Which of the lines in the records below hold the string "brick"? Copy every one of them.

(Beginning of AVAILABLE DATA)

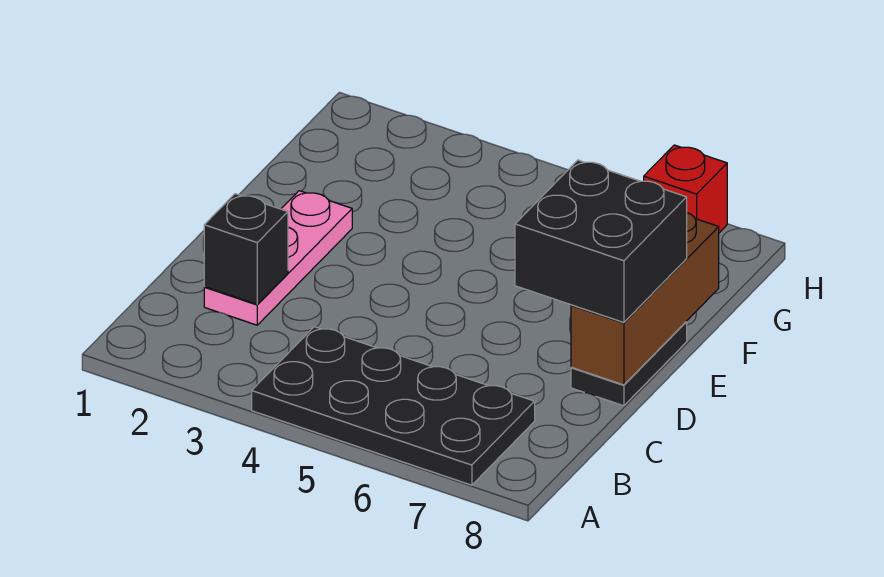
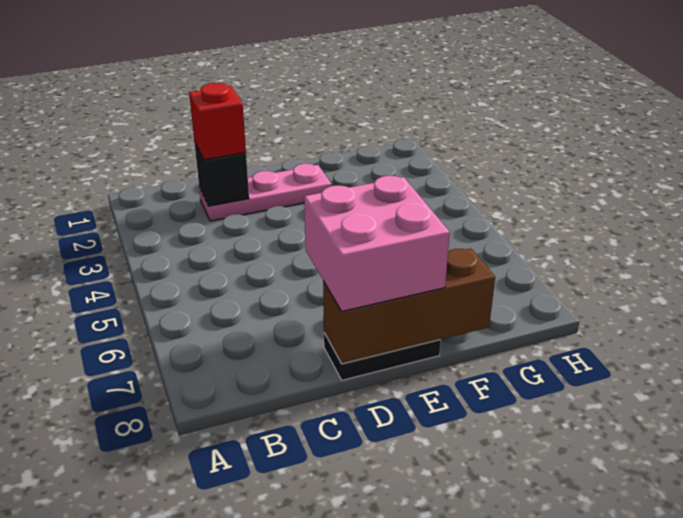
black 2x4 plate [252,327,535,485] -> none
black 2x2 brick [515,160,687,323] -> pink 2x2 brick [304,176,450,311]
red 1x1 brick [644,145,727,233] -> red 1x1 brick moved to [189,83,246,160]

(End of AVAILABLE DATA)
(Beginning of AVAILABLE DATA)

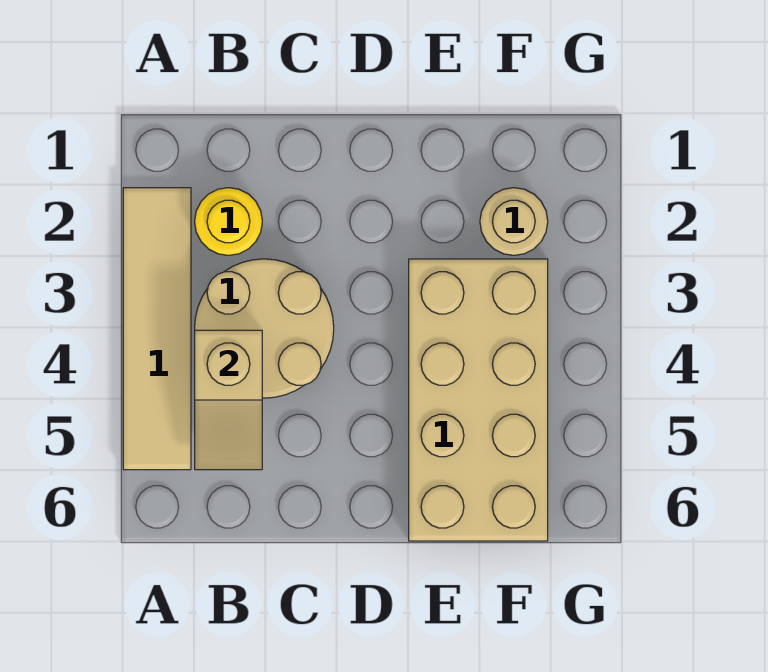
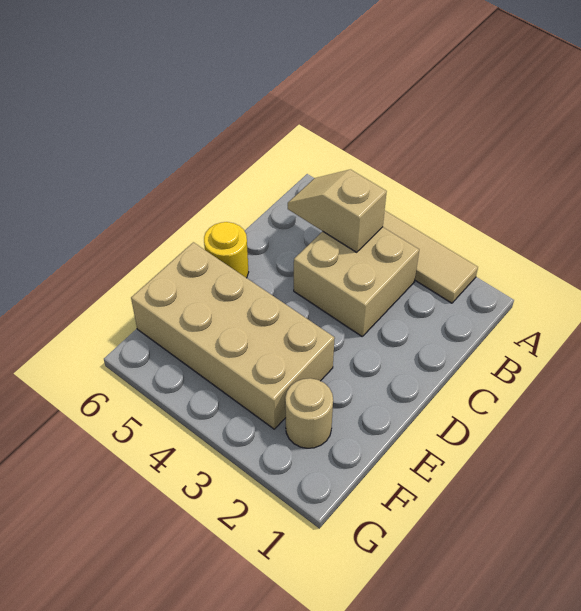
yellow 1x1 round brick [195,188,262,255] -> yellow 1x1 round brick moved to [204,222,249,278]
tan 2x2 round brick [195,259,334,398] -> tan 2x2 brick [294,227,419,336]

(End of AVAILABLE DATA)

→ OUTPUT OF THE EXERCISE:
black 2x2 brick [515,160,687,323] -> pink 2x2 brick [304,176,450,311]
red 1x1 brick [644,145,727,233] -> red 1x1 brick moved to [189,83,246,160]
yellow 1x1 round brick [195,188,262,255] -> yellow 1x1 round brick moved to [204,222,249,278]
tan 2x2 round brick [195,259,334,398] -> tan 2x2 brick [294,227,419,336]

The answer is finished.